Information provided:
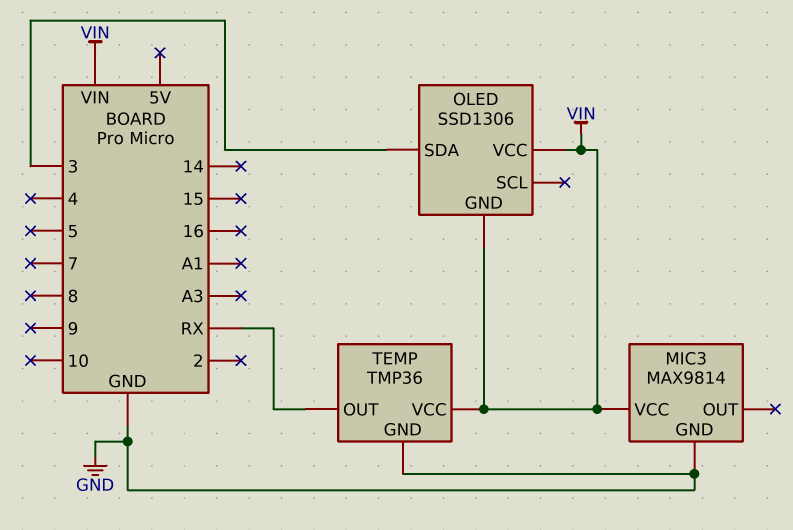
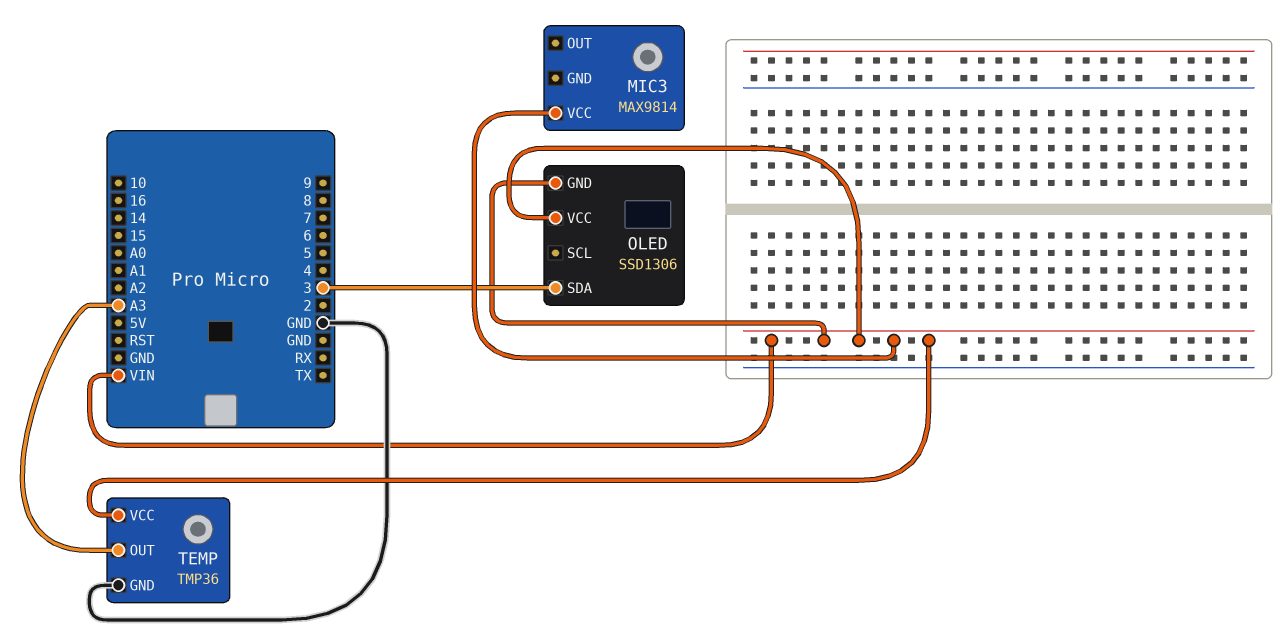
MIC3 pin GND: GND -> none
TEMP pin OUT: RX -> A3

==

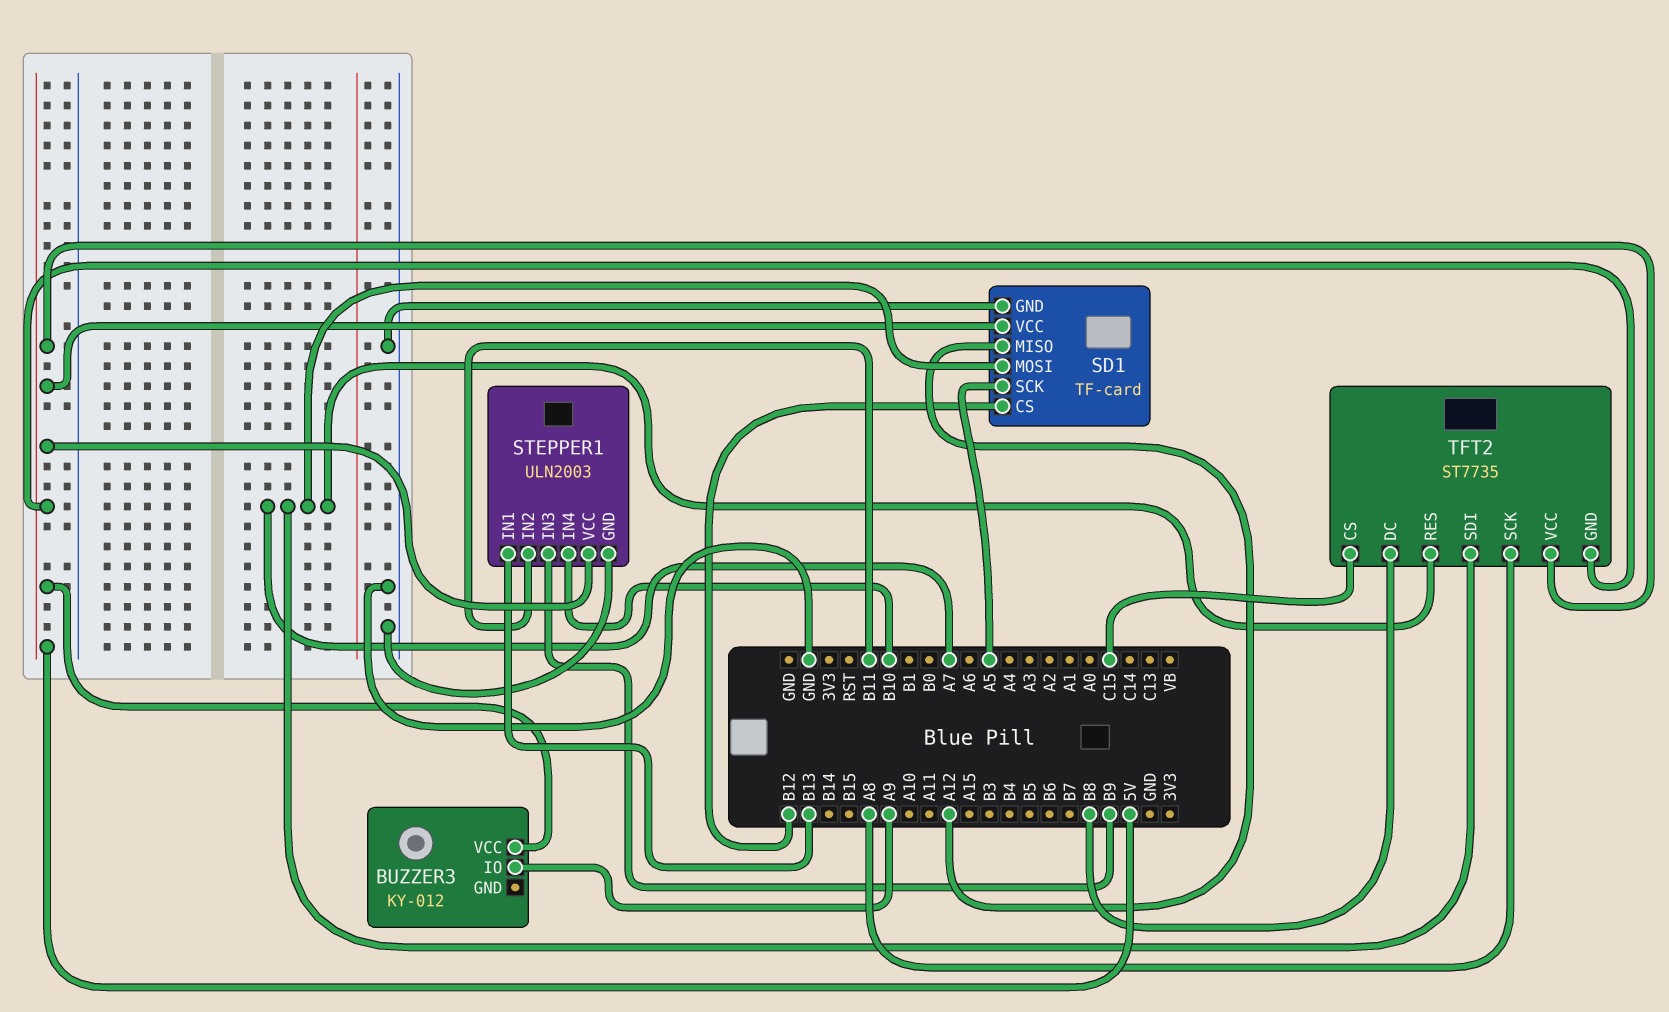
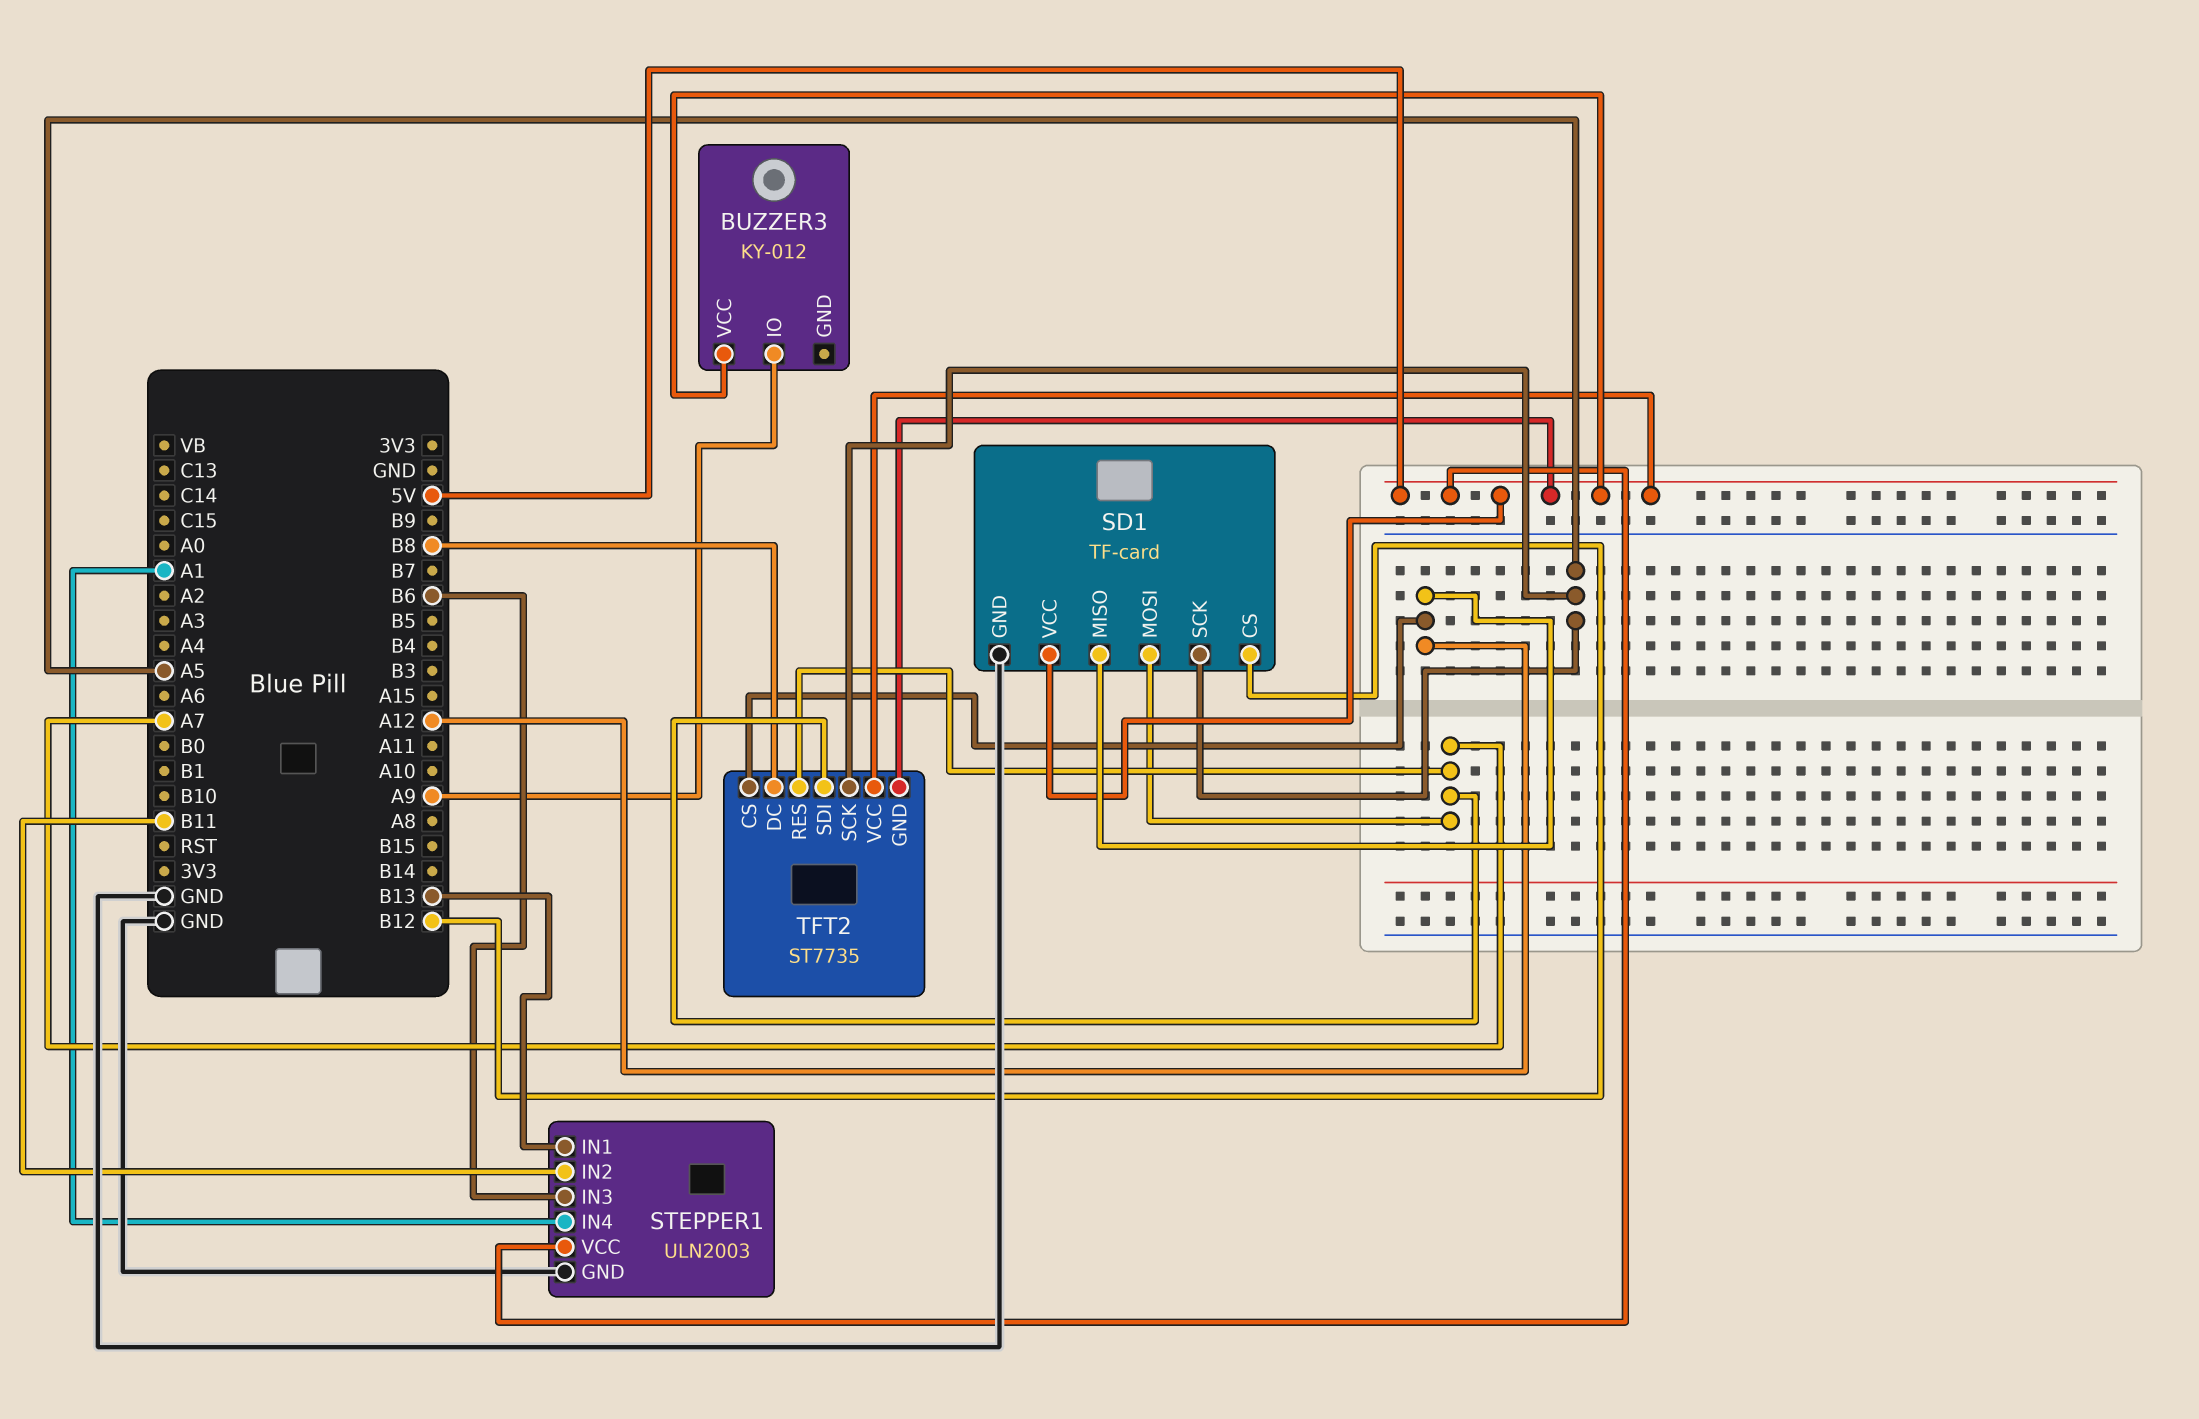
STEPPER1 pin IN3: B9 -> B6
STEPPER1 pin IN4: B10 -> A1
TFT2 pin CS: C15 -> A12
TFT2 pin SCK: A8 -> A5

Problem to work on:
Your task is to retype the entries verbatim, starting with the line that holds "STEPPER1 pin IN3: B9 -> B6" and stopping after the line that holds "TFT2 pin SCK: A8 -> A5".

Solution for this task:
STEPPER1 pin IN3: B9 -> B6
STEPPER1 pin IN4: B10 -> A1
TFT2 pin CS: C15 -> A12
TFT2 pin SCK: A8 -> A5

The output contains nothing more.